[Material shown]:

══════

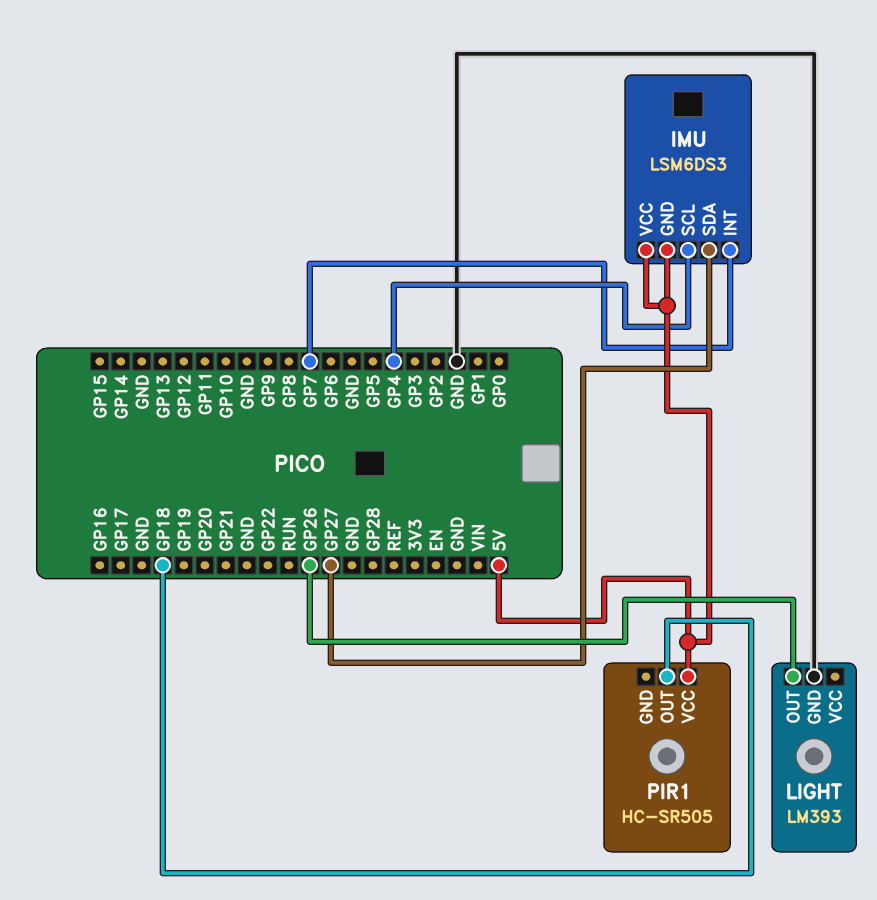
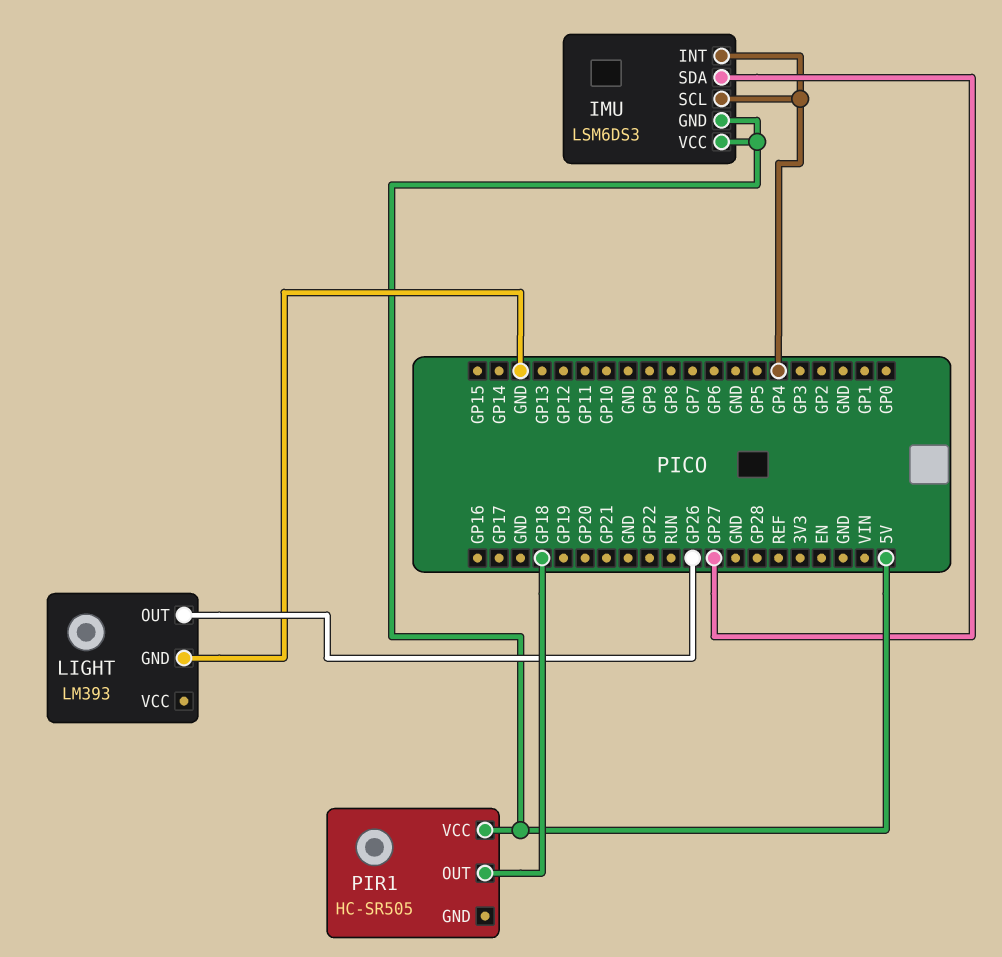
IMU pin INT: GP7 -> GP4

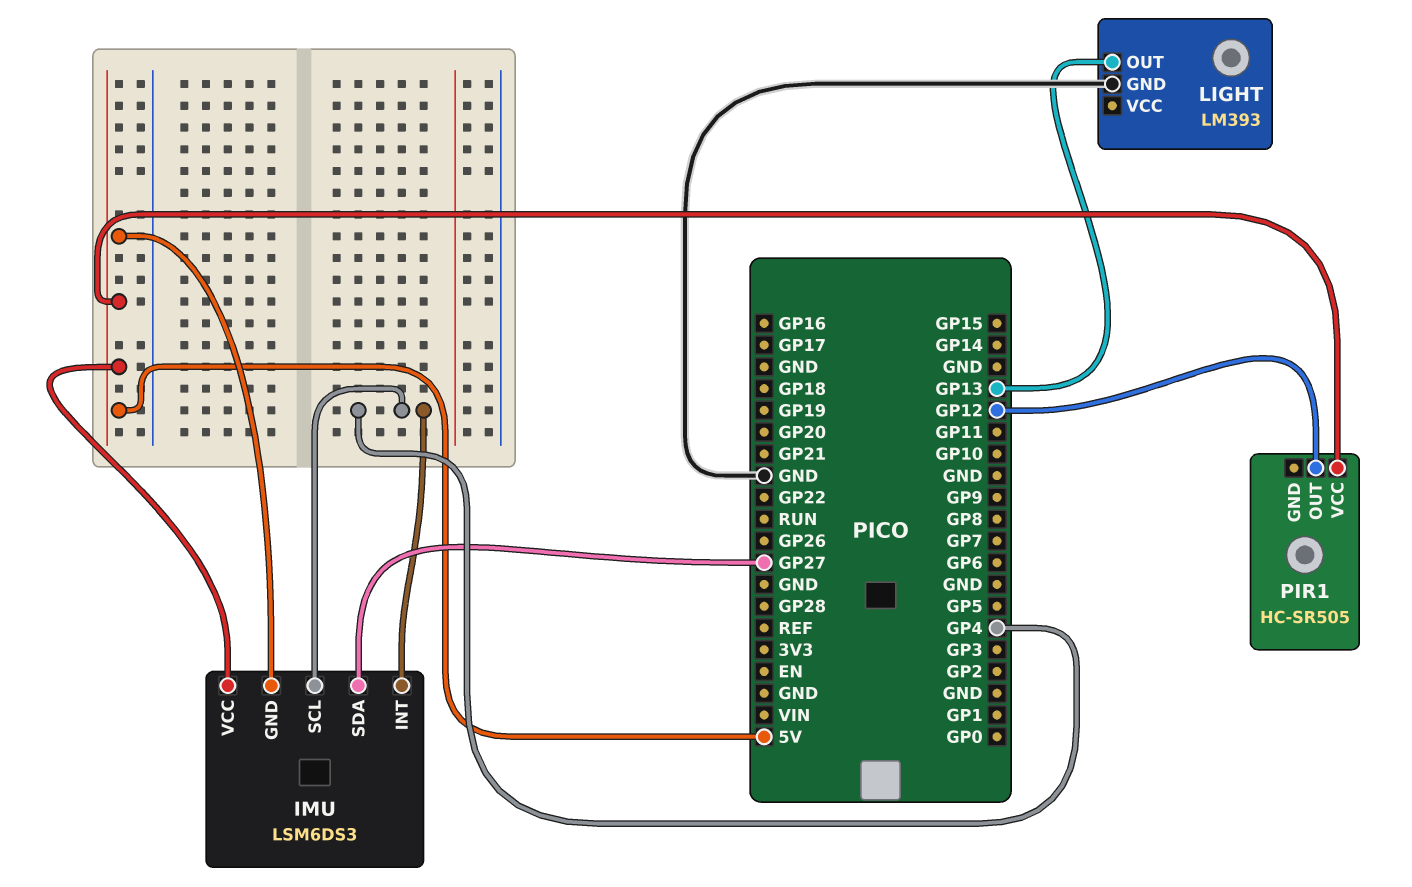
LIGHT pin OUT: GP26 -> GP13
PIR1 pin OUT: GP18 -> GP12

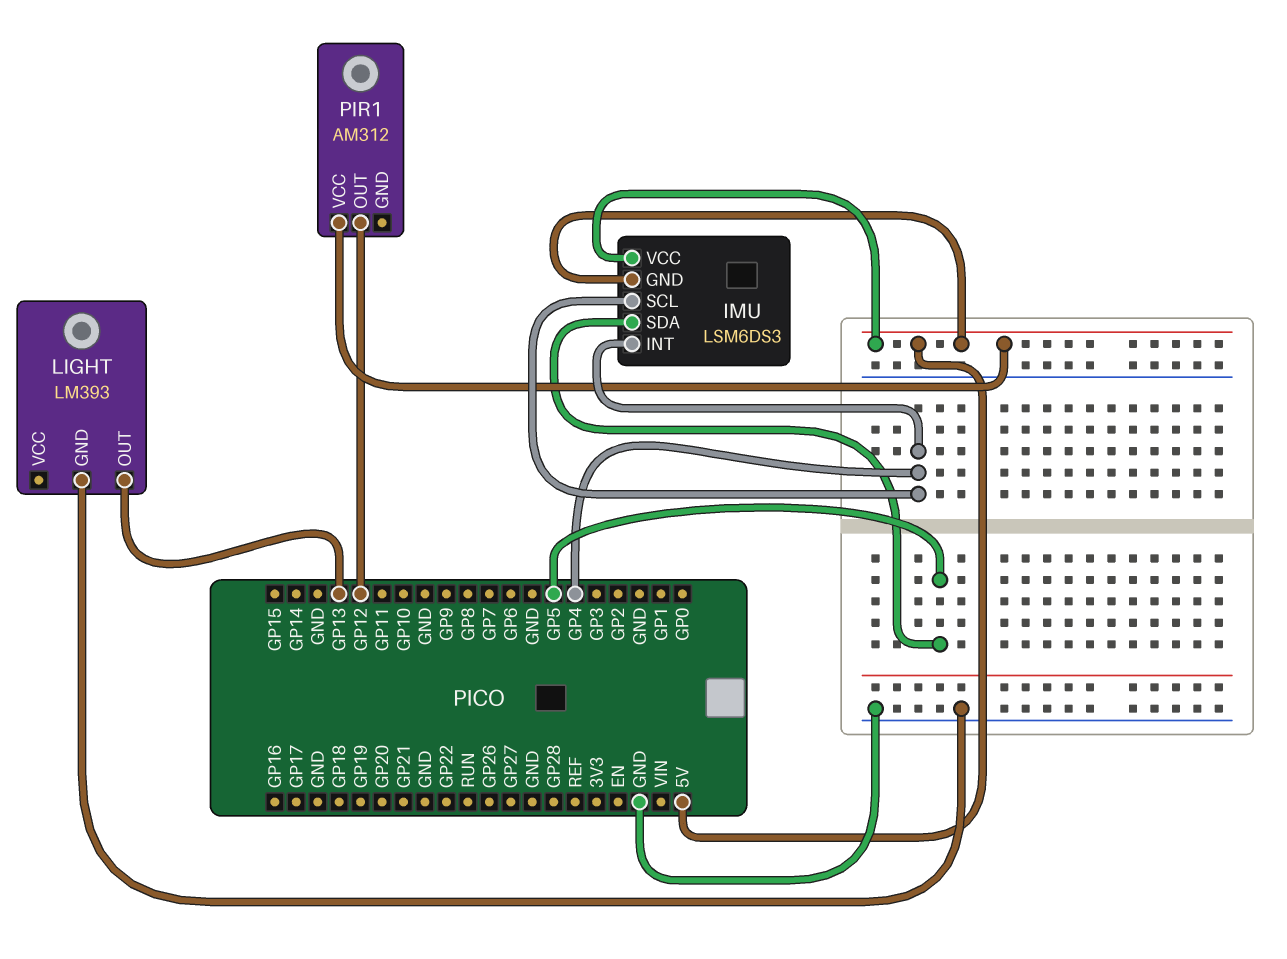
IMU pin SDA: GP27 -> GP5
PIR1: HC-SR505 -> AM312

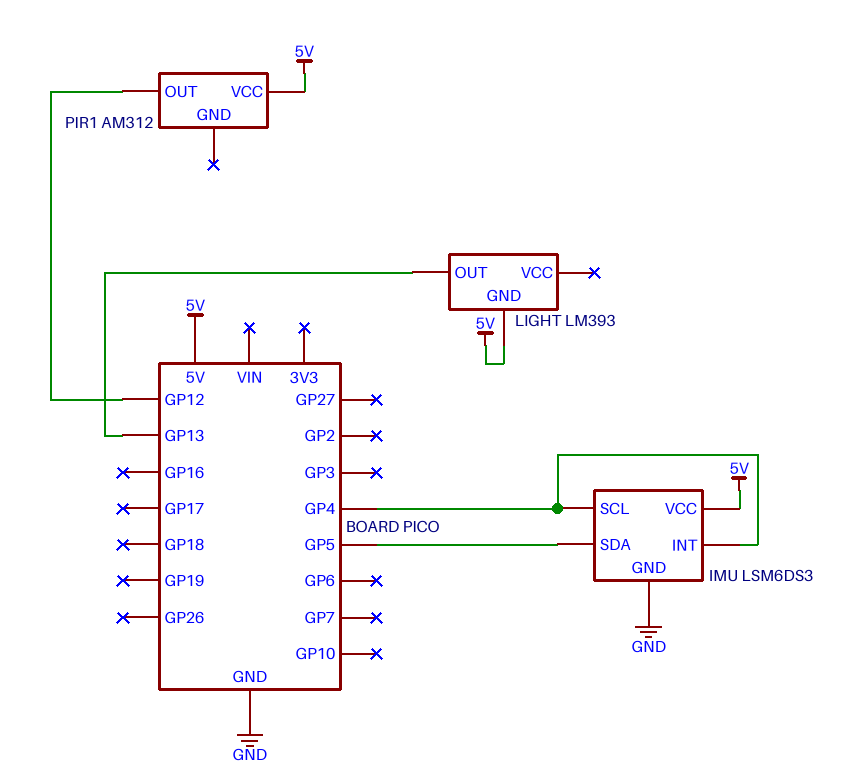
IMU pin GND: 5V -> GND
LIGHT pin GND: GND -> 5V

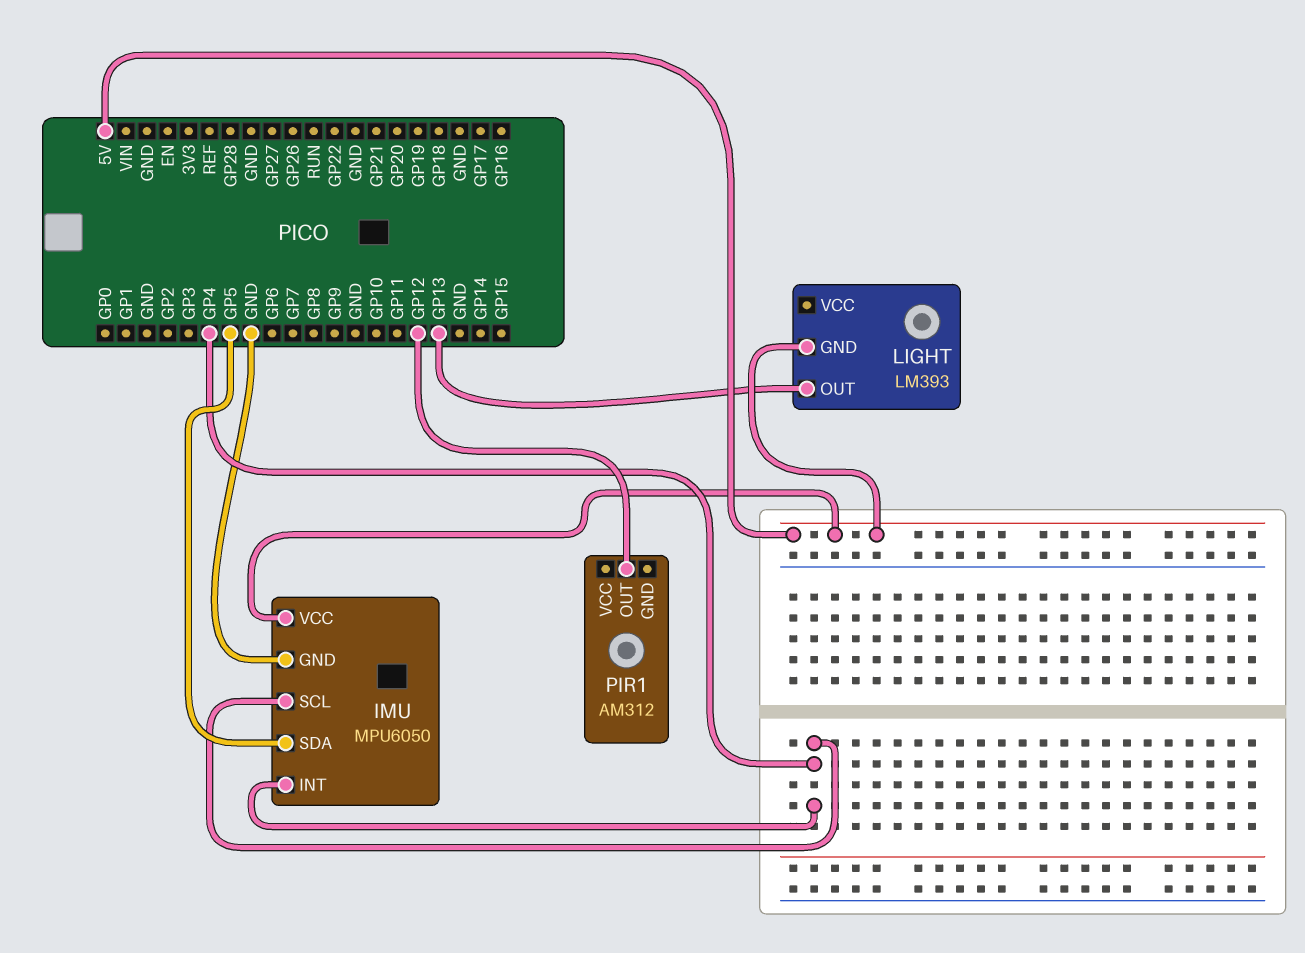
IMU: LSM6DS3 -> MPU6050
PIR1 pin VCC: 5V -> none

══════

[What is needed]:
Your reply should hold only the lines from the one that contains "PIR1: HC-SR505 -> AM312" through the last line of the records above, exact and complete, and no pictures.

[Response]:
PIR1: HC-SR505 -> AM312

IMU pin GND: 5V -> GND
LIGHT pin GND: GND -> 5V

IMU: LSM6DS3 -> MPU6050
PIR1 pin VCC: 5V -> none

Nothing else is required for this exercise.